# EXERCISE INPUTS
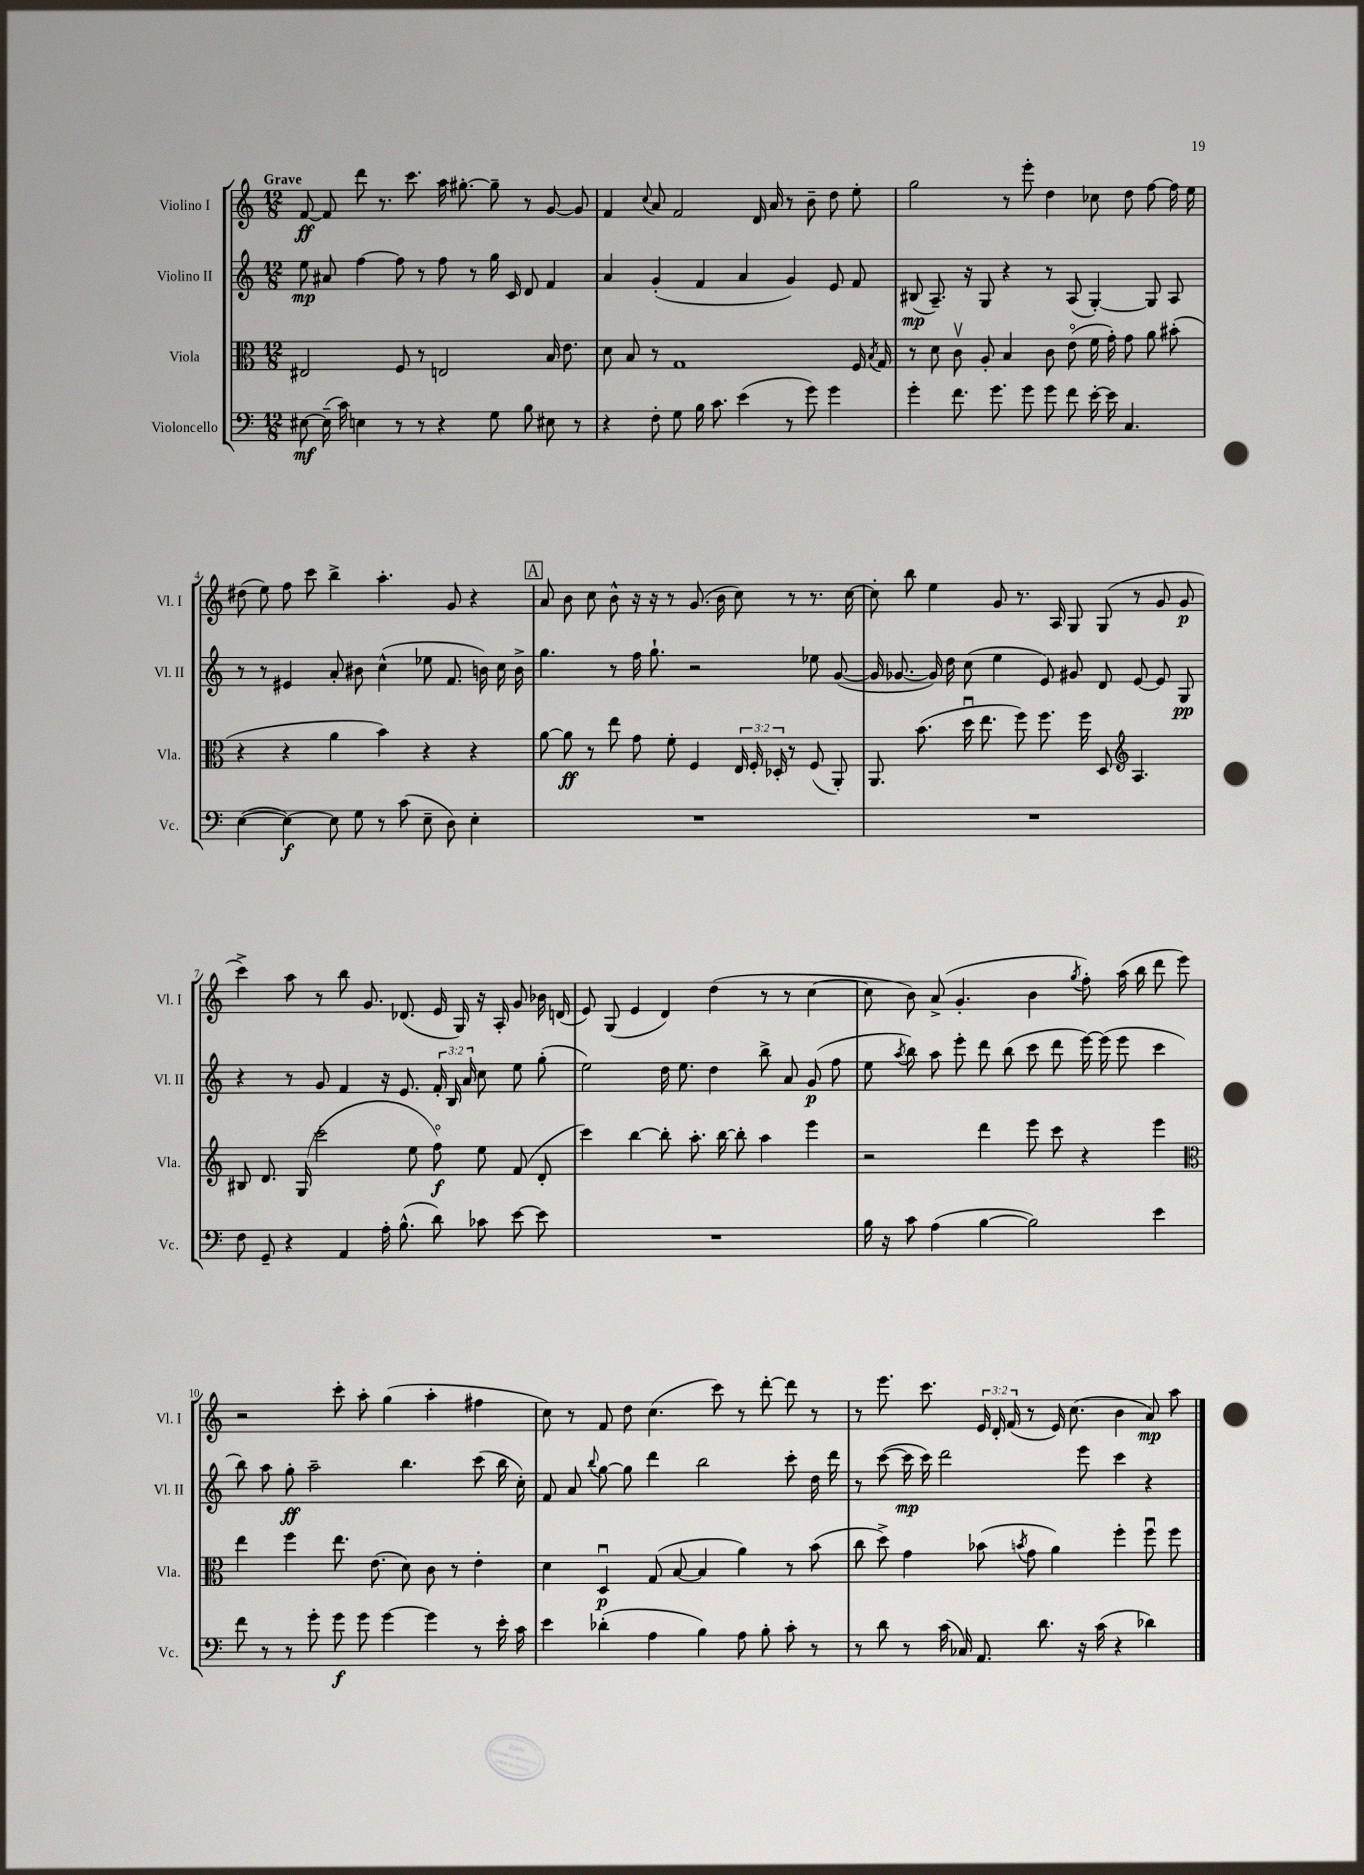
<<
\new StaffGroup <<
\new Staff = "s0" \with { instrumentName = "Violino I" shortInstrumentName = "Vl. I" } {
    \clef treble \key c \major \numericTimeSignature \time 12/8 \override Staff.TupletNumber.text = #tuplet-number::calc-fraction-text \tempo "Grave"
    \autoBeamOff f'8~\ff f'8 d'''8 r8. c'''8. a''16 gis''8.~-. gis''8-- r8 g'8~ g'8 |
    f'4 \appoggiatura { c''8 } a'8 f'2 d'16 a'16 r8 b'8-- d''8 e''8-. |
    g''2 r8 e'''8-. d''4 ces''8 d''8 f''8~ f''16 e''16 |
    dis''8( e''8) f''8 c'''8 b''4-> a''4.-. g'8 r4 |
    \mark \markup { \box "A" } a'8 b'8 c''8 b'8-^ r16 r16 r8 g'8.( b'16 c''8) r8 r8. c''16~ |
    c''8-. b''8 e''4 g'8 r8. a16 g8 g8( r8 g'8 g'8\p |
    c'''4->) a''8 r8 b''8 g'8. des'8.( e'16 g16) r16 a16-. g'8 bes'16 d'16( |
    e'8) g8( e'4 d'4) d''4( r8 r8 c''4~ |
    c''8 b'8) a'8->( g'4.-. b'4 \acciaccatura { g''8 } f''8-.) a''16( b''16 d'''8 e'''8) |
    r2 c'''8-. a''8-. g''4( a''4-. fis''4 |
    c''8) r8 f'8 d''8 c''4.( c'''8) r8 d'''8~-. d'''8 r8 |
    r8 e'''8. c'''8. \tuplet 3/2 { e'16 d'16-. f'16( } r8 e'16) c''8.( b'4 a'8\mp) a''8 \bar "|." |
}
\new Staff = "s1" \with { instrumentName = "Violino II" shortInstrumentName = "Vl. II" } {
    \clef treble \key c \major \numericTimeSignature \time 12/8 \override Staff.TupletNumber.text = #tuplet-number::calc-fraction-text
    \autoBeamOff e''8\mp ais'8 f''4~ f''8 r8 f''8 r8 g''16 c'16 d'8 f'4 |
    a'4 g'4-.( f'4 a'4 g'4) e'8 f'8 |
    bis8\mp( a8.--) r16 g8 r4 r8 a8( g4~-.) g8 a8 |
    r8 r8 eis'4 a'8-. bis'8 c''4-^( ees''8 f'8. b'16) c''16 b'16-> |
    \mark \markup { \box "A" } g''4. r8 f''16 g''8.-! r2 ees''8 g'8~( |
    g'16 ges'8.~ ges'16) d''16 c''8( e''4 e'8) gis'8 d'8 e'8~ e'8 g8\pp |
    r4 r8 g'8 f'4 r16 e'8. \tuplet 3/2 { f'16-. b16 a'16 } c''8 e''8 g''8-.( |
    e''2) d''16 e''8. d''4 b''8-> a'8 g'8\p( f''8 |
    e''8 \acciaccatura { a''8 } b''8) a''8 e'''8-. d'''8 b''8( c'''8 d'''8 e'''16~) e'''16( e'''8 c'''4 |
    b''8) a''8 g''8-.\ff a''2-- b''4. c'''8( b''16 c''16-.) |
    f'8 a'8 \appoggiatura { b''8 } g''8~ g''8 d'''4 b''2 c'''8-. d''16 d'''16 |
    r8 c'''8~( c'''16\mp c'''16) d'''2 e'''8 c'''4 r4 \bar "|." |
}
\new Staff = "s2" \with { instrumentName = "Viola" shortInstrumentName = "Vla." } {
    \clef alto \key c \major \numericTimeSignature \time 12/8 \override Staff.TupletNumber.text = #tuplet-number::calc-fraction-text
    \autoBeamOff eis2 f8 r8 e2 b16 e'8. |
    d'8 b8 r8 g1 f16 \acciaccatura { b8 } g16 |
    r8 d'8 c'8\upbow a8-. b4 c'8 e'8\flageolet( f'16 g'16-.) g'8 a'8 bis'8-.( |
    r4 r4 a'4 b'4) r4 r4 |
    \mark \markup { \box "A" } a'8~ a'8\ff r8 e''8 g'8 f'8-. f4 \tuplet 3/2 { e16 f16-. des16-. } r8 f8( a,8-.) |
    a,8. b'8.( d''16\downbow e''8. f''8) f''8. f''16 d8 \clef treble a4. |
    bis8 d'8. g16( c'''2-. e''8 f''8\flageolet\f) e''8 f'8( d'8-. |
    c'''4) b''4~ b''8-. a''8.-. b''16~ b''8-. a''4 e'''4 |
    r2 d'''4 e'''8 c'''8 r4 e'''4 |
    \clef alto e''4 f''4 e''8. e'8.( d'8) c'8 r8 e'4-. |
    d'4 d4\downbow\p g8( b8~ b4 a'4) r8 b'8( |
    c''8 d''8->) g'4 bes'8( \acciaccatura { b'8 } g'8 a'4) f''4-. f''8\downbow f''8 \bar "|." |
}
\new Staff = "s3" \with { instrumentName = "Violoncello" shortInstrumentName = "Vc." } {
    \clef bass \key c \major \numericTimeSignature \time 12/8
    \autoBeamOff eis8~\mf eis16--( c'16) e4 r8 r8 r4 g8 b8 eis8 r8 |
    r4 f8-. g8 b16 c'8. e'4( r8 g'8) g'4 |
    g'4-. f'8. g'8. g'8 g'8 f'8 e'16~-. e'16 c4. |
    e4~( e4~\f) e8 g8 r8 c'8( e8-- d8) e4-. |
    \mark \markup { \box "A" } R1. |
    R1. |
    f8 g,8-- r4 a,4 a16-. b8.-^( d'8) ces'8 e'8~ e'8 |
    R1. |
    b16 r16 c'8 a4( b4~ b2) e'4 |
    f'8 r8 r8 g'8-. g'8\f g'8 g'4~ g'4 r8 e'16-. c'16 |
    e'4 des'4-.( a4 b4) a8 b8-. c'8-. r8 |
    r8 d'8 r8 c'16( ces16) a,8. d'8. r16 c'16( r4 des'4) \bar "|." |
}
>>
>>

...

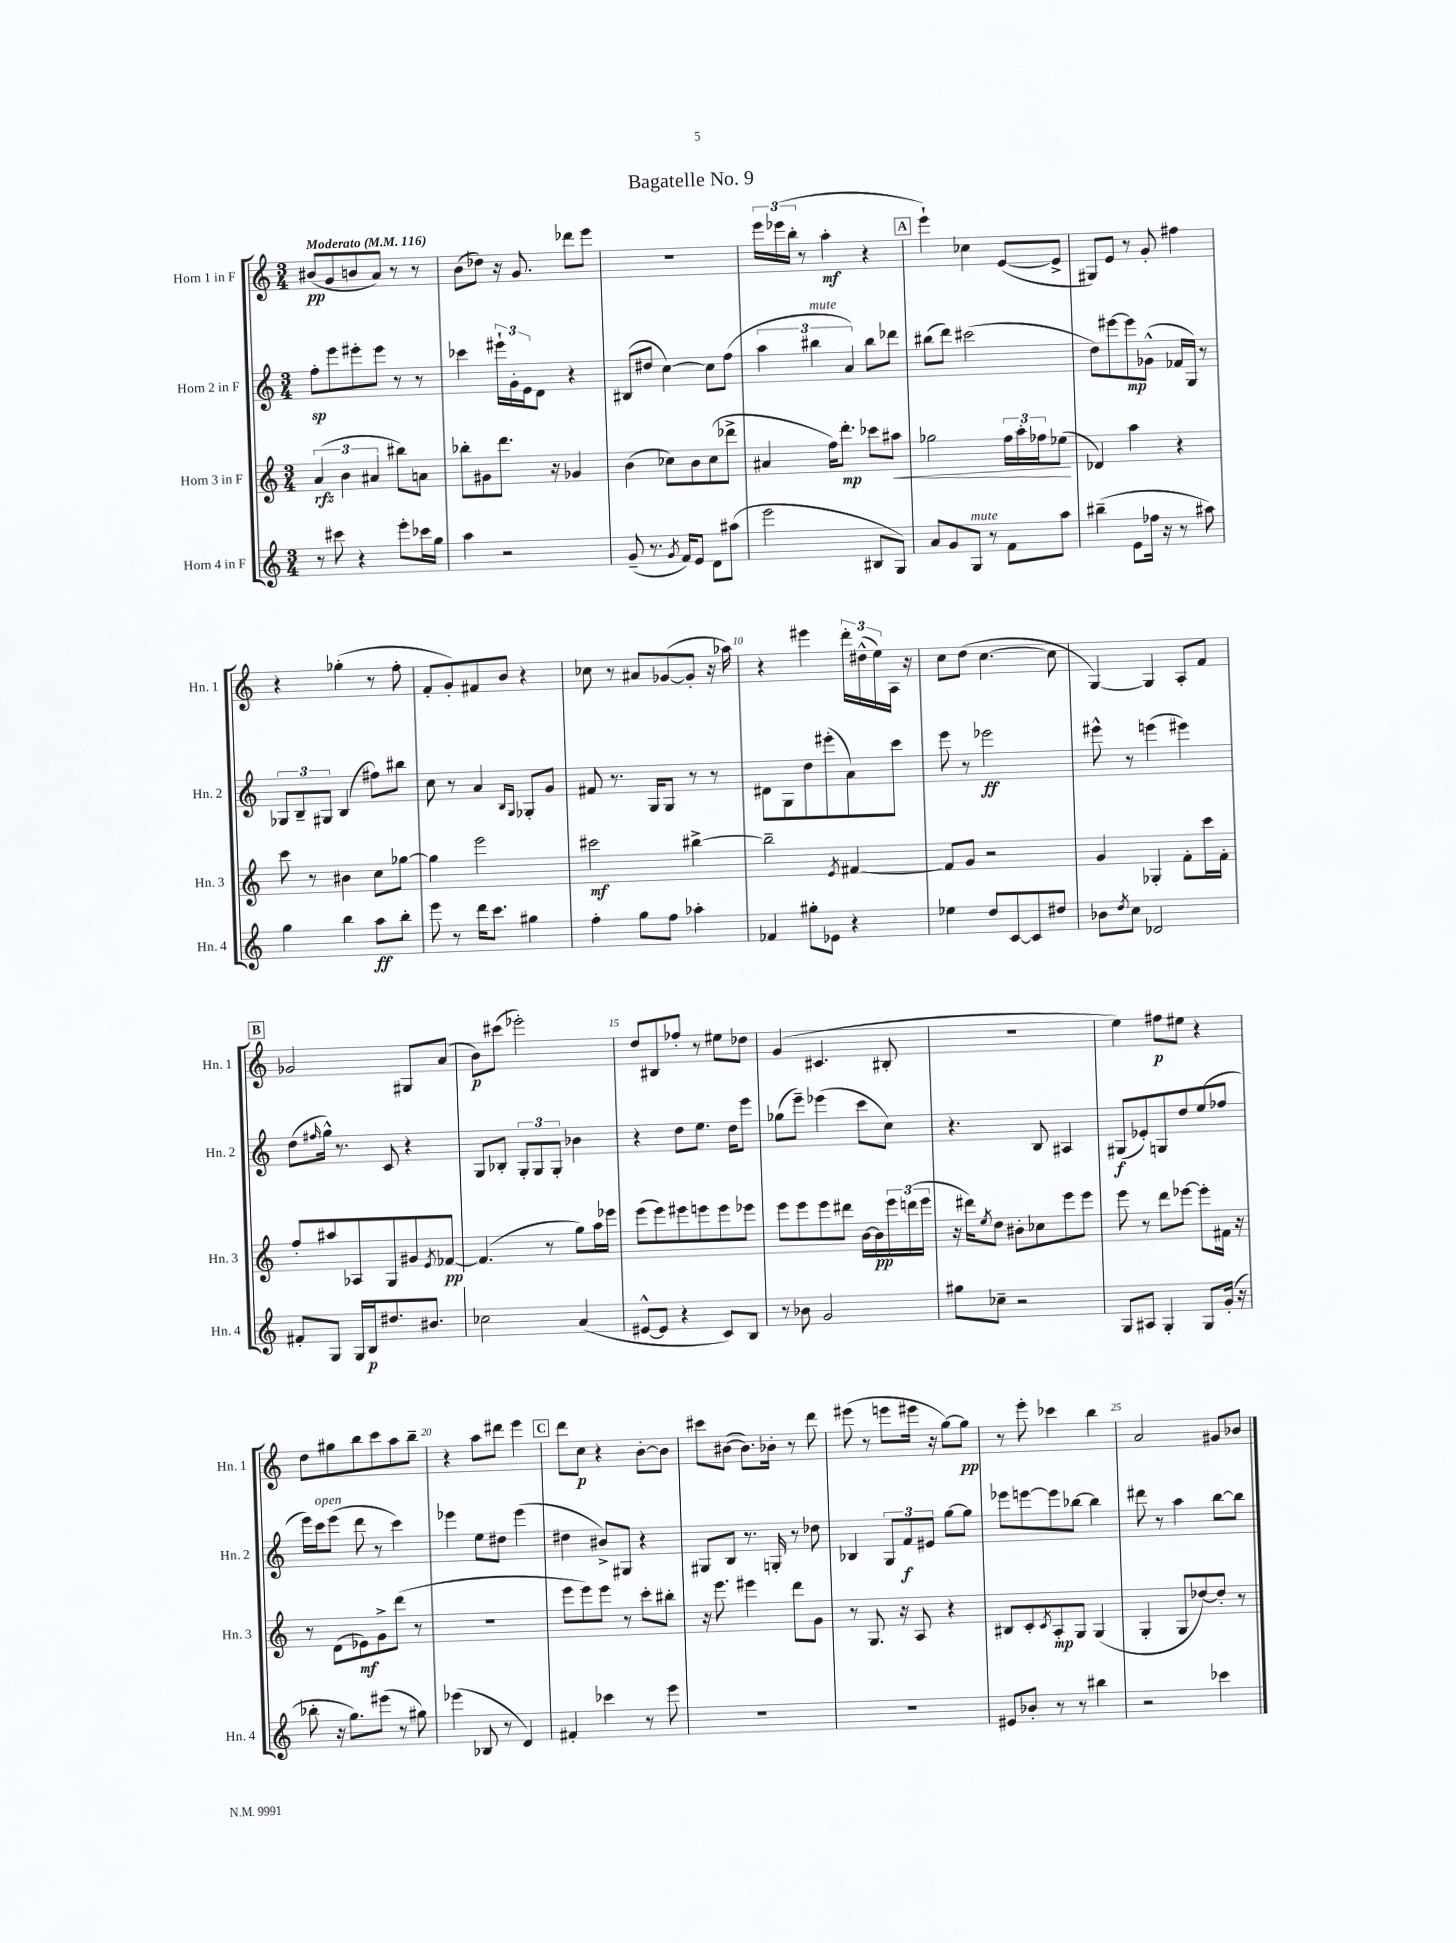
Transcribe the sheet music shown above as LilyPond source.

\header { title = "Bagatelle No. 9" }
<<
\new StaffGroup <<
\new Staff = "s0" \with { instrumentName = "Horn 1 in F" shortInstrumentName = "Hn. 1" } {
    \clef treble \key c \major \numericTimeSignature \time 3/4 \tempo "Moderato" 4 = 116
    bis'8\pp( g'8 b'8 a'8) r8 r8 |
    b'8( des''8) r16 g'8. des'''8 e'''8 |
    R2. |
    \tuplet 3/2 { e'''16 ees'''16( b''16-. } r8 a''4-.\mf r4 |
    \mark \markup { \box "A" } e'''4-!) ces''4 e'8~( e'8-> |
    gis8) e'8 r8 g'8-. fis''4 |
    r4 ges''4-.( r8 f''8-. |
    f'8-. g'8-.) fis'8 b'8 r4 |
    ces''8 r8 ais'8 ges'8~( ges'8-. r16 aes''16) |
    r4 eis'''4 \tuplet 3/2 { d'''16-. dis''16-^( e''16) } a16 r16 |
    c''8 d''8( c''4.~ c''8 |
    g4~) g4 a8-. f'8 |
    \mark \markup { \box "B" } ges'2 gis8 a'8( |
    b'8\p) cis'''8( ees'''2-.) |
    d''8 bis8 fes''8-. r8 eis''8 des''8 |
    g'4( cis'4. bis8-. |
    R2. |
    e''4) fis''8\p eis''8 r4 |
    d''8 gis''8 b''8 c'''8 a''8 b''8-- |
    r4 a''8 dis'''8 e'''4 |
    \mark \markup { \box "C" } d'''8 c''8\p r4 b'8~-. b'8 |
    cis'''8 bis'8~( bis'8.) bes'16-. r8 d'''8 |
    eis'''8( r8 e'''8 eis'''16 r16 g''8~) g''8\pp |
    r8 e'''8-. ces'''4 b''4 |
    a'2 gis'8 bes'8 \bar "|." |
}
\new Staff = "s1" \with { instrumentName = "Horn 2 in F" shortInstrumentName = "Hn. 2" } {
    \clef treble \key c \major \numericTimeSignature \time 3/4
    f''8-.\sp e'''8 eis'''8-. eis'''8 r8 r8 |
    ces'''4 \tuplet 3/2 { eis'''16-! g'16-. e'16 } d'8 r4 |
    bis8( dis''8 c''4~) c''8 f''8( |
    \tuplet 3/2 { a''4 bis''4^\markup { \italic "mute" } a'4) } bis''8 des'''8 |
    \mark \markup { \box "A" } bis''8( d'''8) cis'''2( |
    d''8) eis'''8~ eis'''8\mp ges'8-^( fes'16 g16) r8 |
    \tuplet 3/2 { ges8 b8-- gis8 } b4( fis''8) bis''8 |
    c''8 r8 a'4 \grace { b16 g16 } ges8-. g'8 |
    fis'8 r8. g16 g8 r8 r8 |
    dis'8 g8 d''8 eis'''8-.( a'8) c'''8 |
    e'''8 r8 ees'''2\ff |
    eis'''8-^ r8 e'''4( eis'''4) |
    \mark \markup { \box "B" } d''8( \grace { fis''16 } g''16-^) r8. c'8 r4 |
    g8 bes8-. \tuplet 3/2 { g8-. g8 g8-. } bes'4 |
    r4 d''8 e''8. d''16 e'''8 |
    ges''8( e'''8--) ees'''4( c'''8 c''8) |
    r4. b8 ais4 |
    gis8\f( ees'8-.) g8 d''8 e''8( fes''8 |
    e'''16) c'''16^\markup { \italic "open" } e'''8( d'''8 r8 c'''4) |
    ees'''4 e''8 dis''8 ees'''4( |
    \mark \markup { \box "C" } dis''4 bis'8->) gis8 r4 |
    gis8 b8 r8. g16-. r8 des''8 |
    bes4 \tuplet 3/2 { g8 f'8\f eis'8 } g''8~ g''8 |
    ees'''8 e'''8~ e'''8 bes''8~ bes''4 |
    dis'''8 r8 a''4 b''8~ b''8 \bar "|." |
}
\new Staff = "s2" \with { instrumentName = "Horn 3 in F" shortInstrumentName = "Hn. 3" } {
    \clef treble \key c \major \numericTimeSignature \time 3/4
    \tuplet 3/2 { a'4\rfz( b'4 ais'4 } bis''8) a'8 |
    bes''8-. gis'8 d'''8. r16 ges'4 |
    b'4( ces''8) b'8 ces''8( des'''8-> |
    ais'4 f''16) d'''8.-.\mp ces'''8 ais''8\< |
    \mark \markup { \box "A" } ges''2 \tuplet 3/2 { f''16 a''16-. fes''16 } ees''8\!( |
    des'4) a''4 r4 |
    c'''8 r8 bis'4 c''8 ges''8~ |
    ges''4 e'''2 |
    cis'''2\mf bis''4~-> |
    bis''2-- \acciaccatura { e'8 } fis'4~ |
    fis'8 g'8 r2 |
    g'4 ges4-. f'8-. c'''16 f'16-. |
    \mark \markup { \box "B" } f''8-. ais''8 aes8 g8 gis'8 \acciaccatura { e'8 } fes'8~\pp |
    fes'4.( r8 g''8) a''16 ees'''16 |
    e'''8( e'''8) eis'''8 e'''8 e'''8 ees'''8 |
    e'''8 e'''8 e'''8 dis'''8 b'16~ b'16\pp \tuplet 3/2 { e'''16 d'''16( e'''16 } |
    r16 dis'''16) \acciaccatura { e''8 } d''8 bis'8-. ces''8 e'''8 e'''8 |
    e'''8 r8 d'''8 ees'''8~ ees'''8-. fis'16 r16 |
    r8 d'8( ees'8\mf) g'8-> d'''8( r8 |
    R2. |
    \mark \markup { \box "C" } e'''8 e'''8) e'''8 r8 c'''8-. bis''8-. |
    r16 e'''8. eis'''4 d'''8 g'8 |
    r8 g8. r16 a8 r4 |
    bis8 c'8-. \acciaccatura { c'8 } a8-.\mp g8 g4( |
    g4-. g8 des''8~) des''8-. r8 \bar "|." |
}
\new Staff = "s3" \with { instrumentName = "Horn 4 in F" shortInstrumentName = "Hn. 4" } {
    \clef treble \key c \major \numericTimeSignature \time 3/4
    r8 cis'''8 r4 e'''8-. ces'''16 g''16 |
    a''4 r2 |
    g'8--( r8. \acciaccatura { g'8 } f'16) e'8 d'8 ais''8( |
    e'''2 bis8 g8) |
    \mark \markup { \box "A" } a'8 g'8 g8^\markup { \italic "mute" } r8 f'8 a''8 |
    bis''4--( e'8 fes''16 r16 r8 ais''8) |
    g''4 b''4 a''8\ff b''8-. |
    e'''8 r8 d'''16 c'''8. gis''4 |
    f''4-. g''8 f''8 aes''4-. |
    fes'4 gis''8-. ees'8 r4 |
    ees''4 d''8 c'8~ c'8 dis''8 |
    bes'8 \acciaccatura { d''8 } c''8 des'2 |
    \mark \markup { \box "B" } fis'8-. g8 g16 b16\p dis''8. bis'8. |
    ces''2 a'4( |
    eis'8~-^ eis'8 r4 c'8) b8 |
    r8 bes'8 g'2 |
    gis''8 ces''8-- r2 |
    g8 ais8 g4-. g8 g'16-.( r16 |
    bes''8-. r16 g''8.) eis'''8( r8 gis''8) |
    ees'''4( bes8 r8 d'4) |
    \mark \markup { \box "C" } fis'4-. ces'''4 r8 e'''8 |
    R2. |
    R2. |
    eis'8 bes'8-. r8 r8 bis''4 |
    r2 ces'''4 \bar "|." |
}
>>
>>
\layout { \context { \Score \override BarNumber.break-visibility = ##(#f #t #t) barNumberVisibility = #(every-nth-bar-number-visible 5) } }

# AIM
List every line in the data above that contains the string "autoBeamOff", matching case exactly.

# OUTPUT OF THE TASK
    \autoBeamOff f'8~\ff f'8 d'''8 r8. c'''8. a''16 gis''8.~-. gis''8-- r8 g'8~ g'8 |
    \autoBeamOff e''8\mp ais'8 f''4~ f''8 r8 f''8 r8 g''16 c'16 d'8 f'4 |
    \autoBeamOff eis2 f8 r8 e2 b16 e'8. |
    \autoBeamOff eis8~\mf eis16--( c'16) e4 r8 r8 r4 g8 b8 eis8 r8 |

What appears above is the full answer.